Recorded information:
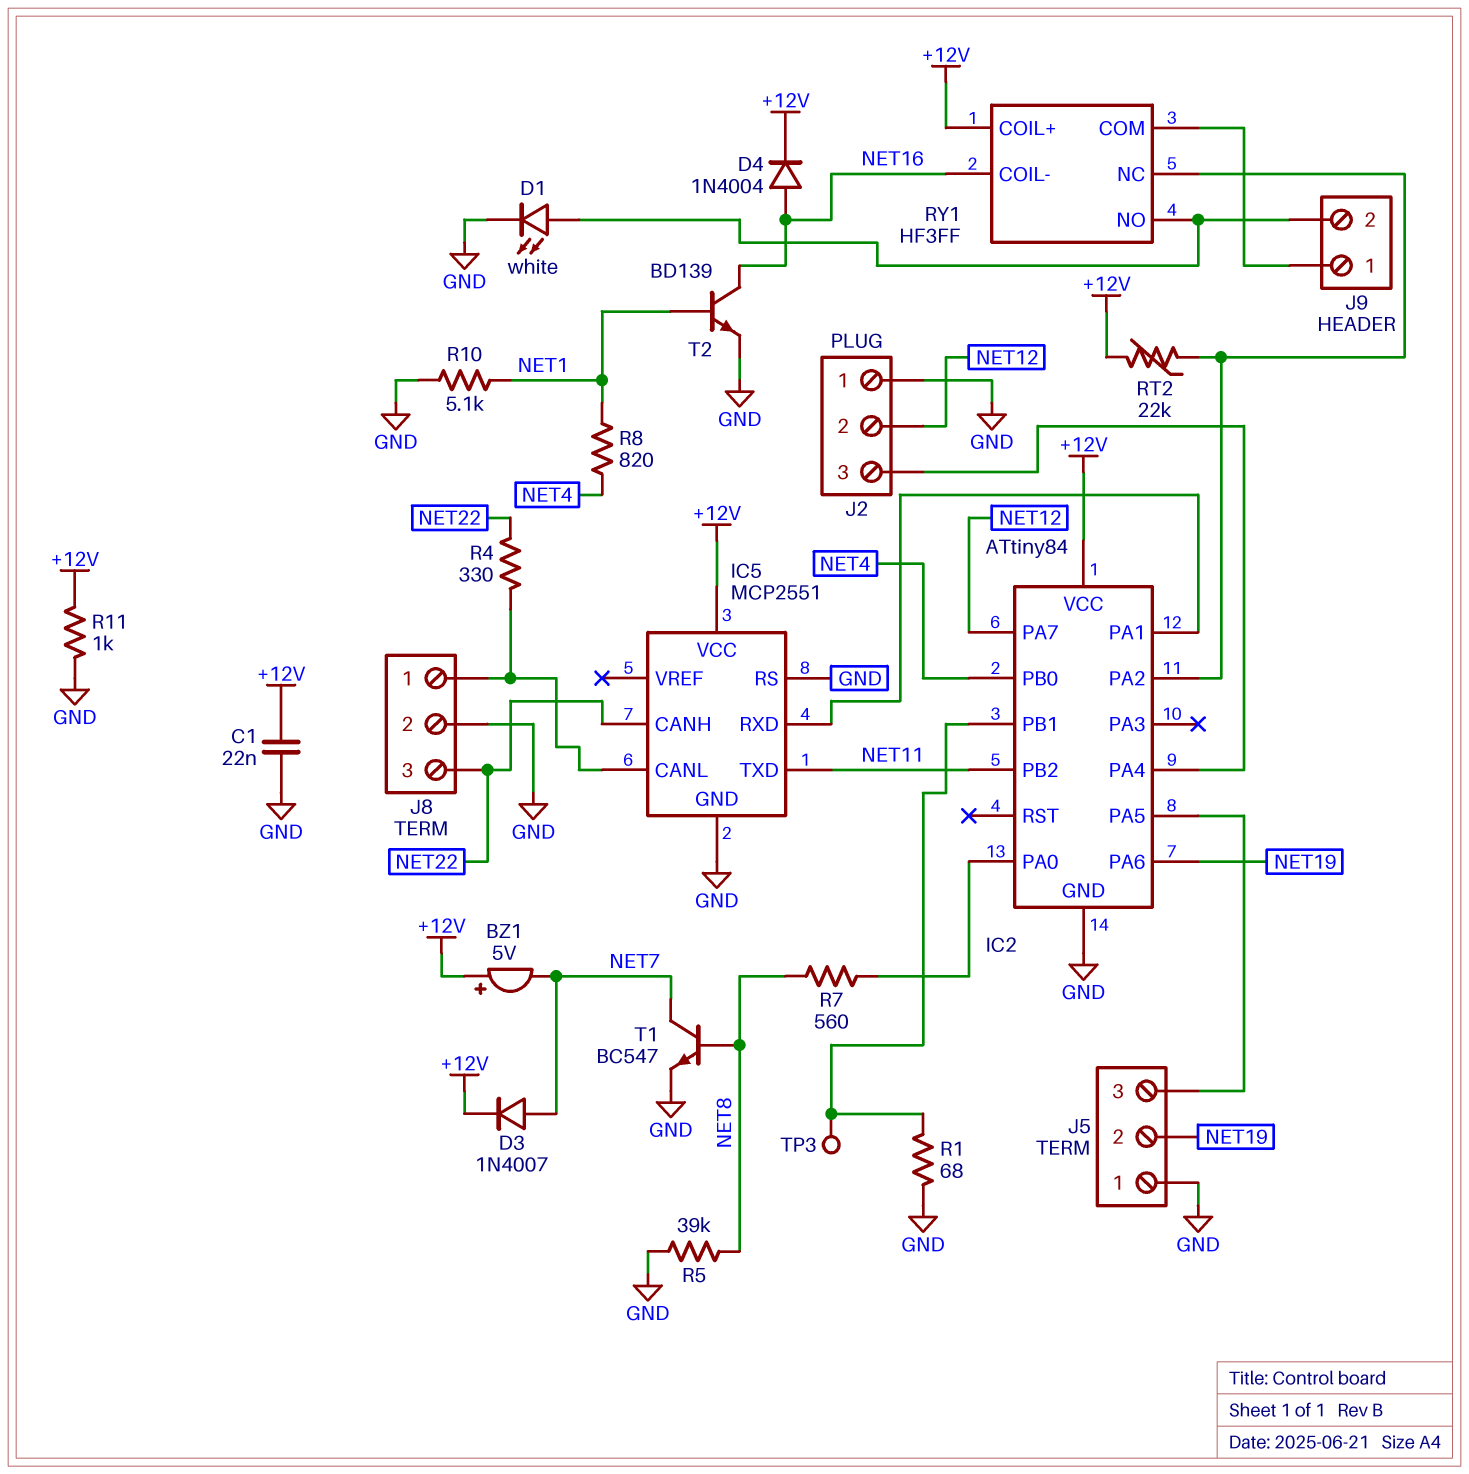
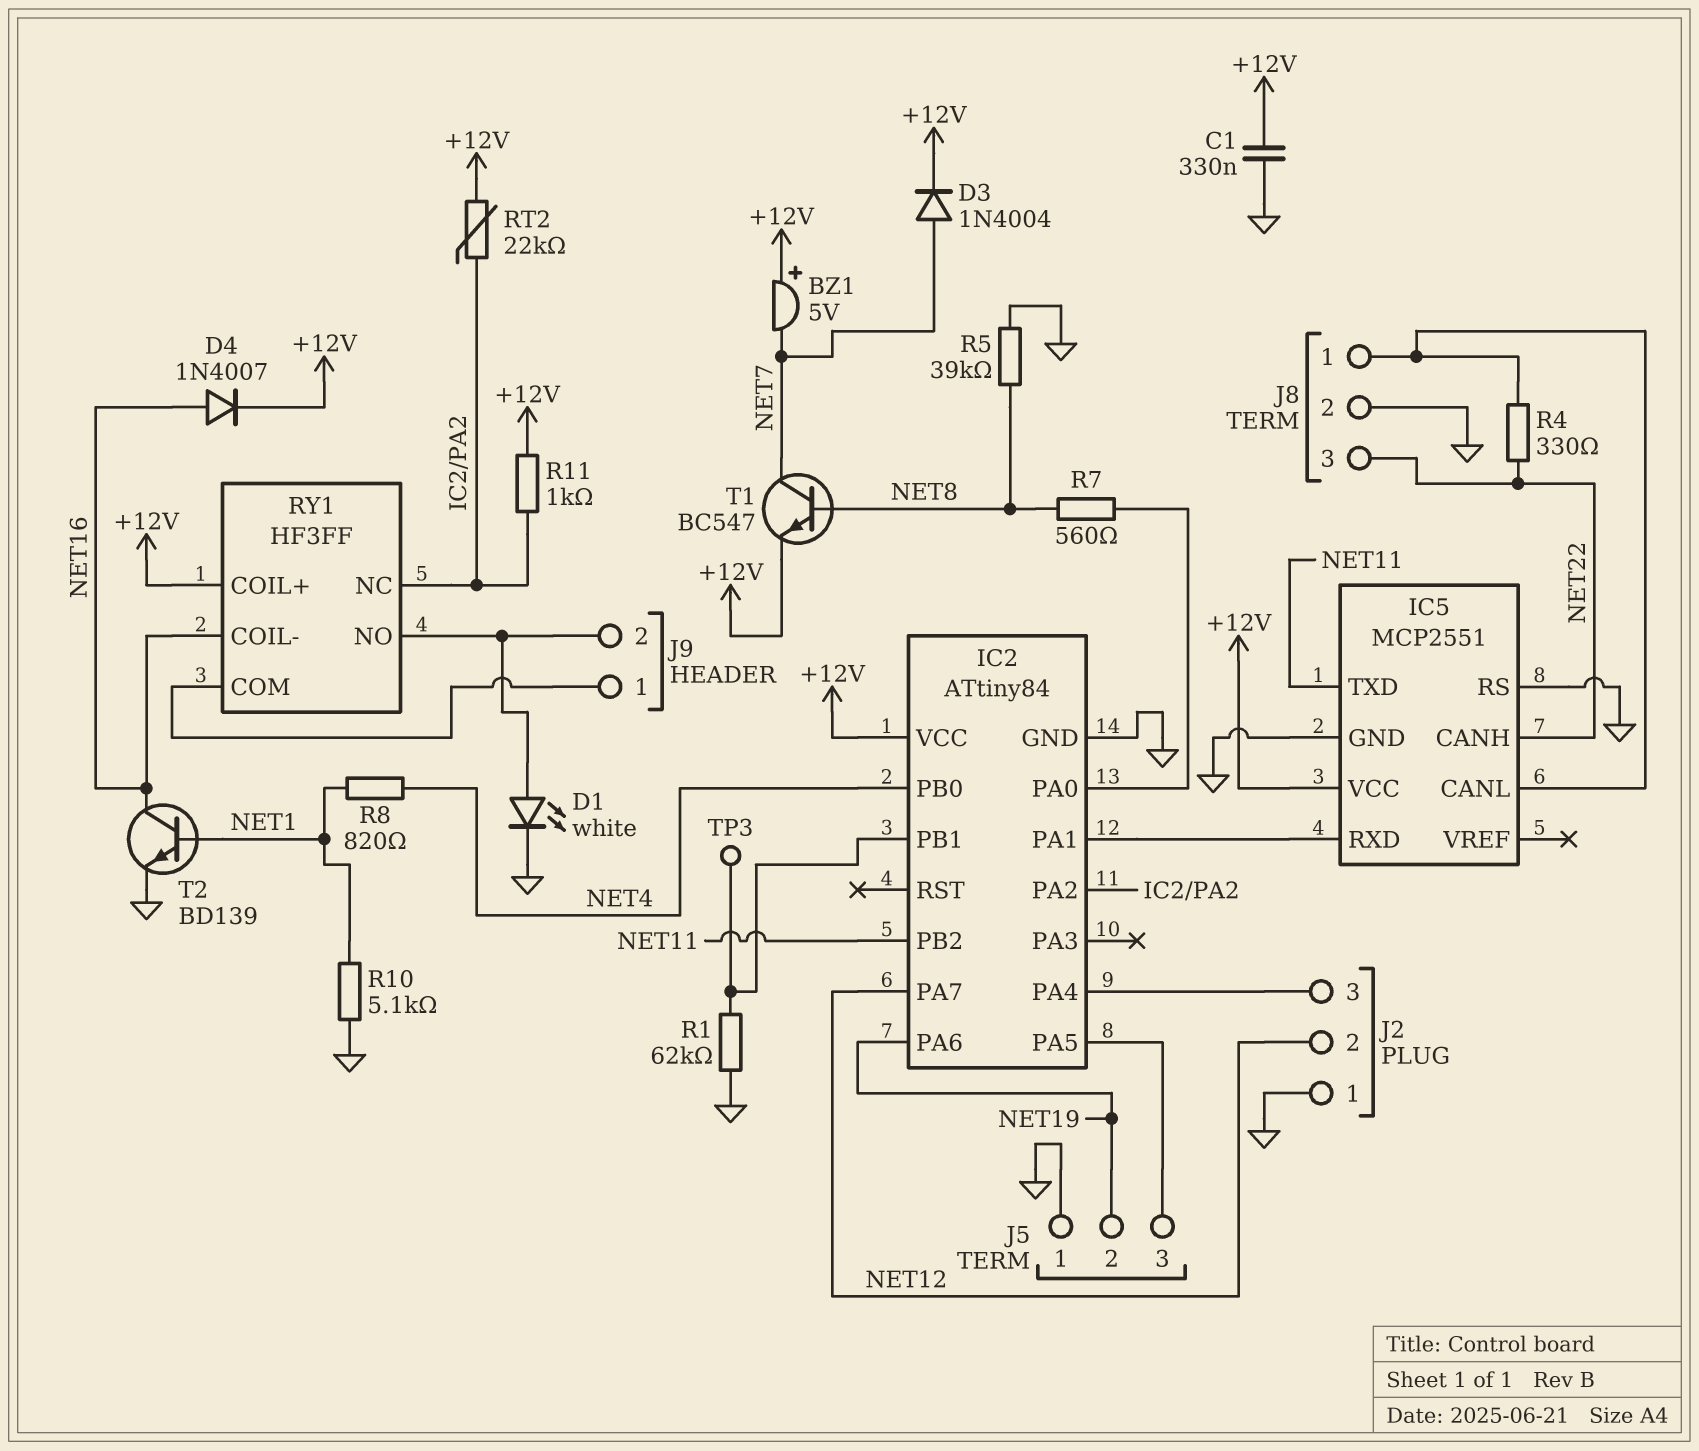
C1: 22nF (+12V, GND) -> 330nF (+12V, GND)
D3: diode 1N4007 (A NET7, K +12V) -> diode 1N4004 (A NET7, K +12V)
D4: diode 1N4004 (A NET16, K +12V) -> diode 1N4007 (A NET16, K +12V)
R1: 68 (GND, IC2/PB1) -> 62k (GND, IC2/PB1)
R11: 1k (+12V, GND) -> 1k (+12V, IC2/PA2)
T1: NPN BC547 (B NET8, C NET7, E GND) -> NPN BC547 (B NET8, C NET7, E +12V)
---
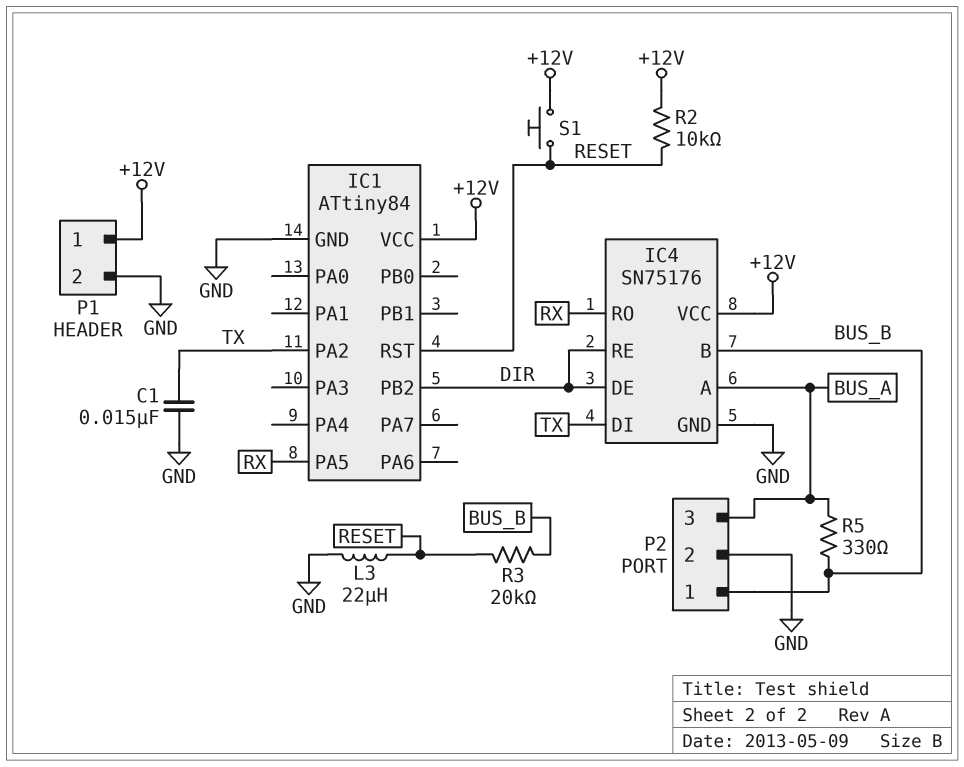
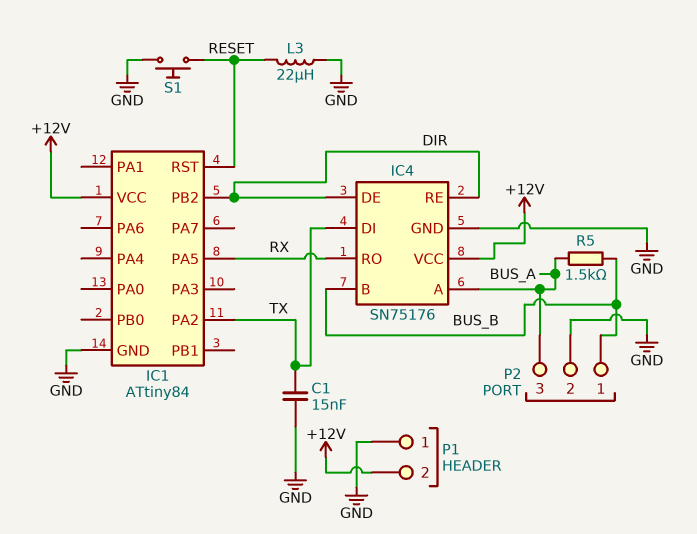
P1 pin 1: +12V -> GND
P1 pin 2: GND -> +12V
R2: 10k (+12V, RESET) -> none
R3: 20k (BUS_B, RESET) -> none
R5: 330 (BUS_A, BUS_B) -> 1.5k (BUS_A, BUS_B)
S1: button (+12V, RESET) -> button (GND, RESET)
* * *
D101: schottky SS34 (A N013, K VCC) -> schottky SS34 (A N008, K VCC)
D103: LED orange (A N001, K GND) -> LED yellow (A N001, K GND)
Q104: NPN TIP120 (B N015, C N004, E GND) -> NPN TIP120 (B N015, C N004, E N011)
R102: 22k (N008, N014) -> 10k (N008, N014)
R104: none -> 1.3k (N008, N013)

Task directions: Where a line of the data holds the word "RESET", copy that line.

Solution to this exercise:
R2: 10k (+12V, RESET) -> none
R3: 20k (BUS_B, RESET) -> none
S1: button (+12V, RESET) -> button (GND, RESET)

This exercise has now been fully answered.